Information shown below:

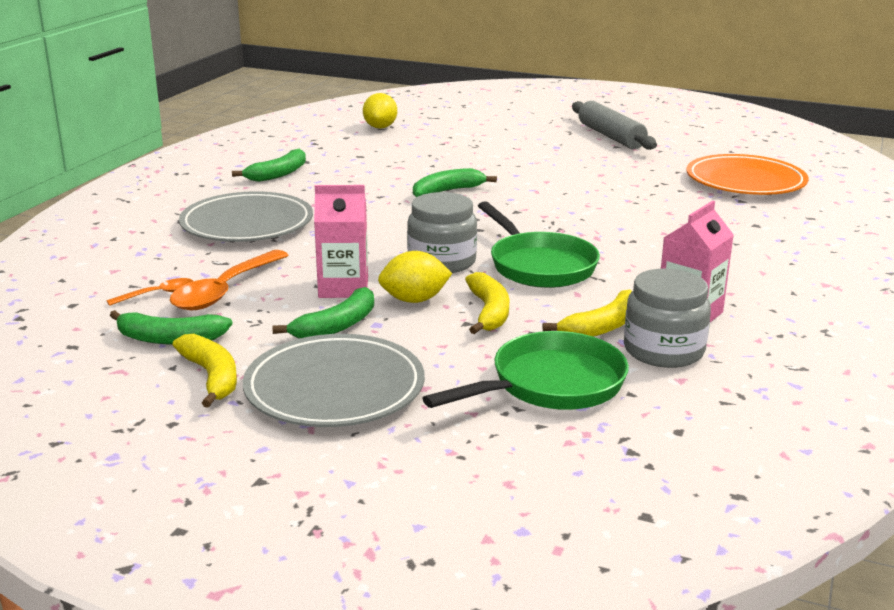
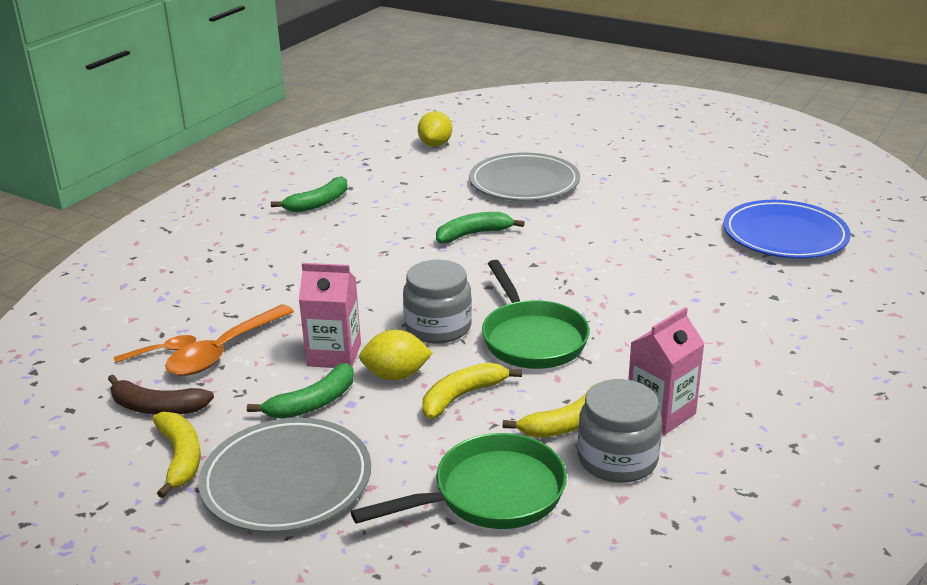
camera: 10 degrees right, 5 degrees up
(169, 339) = (157, 407): green banana -> brown banana
(247, 224) = (269, 267): grey plate -> grey plate (524, 183)
(489, 312) = (462, 396): yellow banana -> yellow banana turned 135 degrees counterclockwise
(610, 136) = (664, 166): grey rolling pin -> none
(745, 181) = (784, 235): orange plate -> blue plate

End of Information shown.

* _What to produce_:
Nothing but the lines from the one with "(489, 312) = (462, 396): yellow" through the last line of the data should appear; print them exactly.

* _Answer section_:
(489, 312) = (462, 396): yellow banana -> yellow banana turned 135 degrees counterclockwise
(610, 136) = (664, 166): grey rolling pin -> none
(745, 181) = (784, 235): orange plate -> blue plate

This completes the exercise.